Prompt: Copy each line below that has "from".

Data excerpt:
_ _ _ _ _

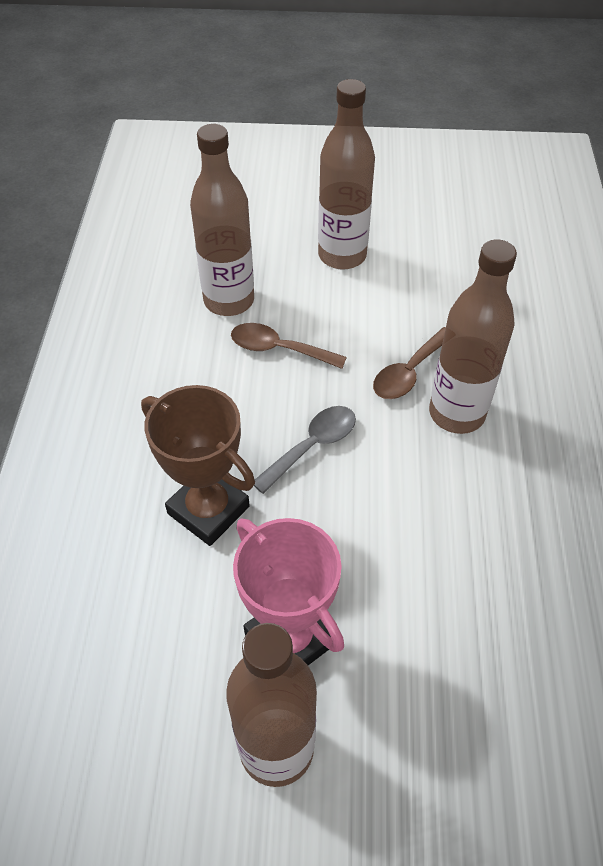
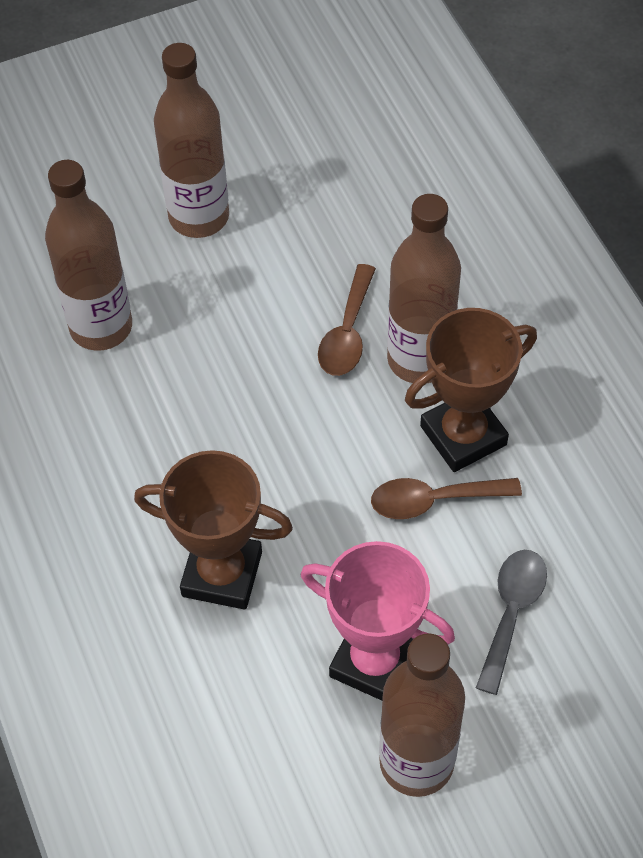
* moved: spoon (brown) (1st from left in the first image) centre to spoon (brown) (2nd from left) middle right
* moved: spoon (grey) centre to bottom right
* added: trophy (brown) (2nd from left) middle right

_ _ _ _ _

Result:
* moved: spoon (brown) (1st from left in the first image) centre to spoon (brown) (2nd from left) middle right
* added: trophy (brown) (2nd from left) middle right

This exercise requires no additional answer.